── DATA SHOWN ──
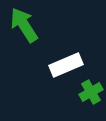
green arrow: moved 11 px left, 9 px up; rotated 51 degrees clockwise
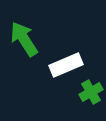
green arrow: moved 14 px down
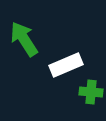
green cross: rotated 35 degrees clockwise
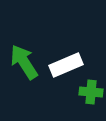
green arrow: moved 23 px down
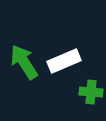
white rectangle: moved 2 px left, 4 px up
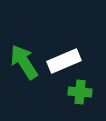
green cross: moved 11 px left
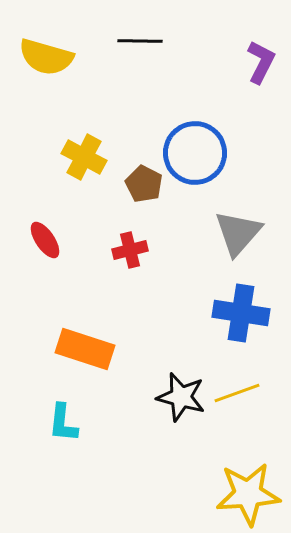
───
Copy out each line of the rows above word for word, in the same order, leaving out the pictures.

green arrow: moved 11 px left, 9 px up; rotated 51 degrees clockwise
green arrow: moved 14 px down
green cross: rotated 35 degrees clockwise
green arrow: moved 23 px down
white rectangle: moved 2 px left, 4 px up
green cross: moved 11 px left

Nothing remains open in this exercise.